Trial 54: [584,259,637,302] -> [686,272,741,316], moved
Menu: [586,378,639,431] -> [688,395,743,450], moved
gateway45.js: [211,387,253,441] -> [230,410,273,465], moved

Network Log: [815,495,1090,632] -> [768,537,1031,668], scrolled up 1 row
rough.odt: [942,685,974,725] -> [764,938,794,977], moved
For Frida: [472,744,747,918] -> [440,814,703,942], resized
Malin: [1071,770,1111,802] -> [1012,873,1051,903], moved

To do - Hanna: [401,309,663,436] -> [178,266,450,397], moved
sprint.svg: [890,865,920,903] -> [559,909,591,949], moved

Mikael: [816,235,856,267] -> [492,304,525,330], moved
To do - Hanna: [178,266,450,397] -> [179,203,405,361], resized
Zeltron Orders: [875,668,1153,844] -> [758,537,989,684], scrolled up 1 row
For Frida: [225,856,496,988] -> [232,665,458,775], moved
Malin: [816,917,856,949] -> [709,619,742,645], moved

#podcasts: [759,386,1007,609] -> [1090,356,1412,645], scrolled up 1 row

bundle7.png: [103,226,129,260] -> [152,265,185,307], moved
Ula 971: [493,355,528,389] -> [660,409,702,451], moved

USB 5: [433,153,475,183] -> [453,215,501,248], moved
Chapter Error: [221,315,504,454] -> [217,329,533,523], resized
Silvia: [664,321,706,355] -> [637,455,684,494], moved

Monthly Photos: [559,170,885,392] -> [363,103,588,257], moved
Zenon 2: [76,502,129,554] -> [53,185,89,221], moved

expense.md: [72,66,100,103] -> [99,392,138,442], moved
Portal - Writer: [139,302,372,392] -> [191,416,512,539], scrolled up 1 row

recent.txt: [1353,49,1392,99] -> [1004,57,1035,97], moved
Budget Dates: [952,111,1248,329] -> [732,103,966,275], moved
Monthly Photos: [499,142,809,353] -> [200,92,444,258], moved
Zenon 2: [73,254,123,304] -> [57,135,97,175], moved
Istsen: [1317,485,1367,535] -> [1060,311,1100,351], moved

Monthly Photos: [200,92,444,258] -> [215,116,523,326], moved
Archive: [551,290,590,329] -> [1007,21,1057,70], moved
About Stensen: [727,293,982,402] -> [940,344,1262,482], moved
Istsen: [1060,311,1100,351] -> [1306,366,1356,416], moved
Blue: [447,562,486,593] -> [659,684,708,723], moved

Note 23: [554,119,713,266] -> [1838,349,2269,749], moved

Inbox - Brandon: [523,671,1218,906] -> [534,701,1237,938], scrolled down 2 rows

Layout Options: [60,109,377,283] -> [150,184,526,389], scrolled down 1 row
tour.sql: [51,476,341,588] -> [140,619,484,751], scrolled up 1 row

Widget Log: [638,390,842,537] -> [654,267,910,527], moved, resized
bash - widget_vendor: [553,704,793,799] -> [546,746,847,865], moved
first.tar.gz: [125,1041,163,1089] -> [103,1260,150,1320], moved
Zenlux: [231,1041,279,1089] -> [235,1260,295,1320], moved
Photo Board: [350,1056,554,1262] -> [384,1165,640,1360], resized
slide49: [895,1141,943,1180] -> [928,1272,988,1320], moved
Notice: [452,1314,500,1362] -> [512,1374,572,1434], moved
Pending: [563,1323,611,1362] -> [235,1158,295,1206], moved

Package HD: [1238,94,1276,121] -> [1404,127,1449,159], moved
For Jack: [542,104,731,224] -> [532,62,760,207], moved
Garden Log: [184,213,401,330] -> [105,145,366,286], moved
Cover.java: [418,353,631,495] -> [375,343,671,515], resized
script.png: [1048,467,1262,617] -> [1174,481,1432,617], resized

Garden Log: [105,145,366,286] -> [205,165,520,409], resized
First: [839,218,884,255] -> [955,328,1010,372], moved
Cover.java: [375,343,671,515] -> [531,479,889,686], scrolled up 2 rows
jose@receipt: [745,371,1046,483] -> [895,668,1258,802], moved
────
> _Activity_
Set down exactly what runs from the line containing "Photo Board: [350,1056,554,1262]" through the last line above, both lines included.

> _Written solution_
Photo Board: [350,1056,554,1262] -> [384,1165,640,1360], resized
slide49: [895,1141,943,1180] -> [928,1272,988,1320], moved
Notice: [452,1314,500,1362] -> [512,1374,572,1434], moved
Pending: [563,1323,611,1362] -> [235,1158,295,1206], moved

Package HD: [1238,94,1276,121] -> [1404,127,1449,159], moved
For Jack: [542,104,731,224] -> [532,62,760,207], moved
Garden Log: [184,213,401,330] -> [105,145,366,286], moved
Cover.java: [418,353,631,495] -> [375,343,671,515], resized
script.png: [1048,467,1262,617] -> [1174,481,1432,617], resized

Garden Log: [105,145,366,286] -> [205,165,520,409], resized
First: [839,218,884,255] -> [955,328,1010,372], moved
Cover.java: [375,343,671,515] -> [531,479,889,686], scrolled up 2 rows
jose@receipt: [745,371,1046,483] -> [895,668,1258,802], moved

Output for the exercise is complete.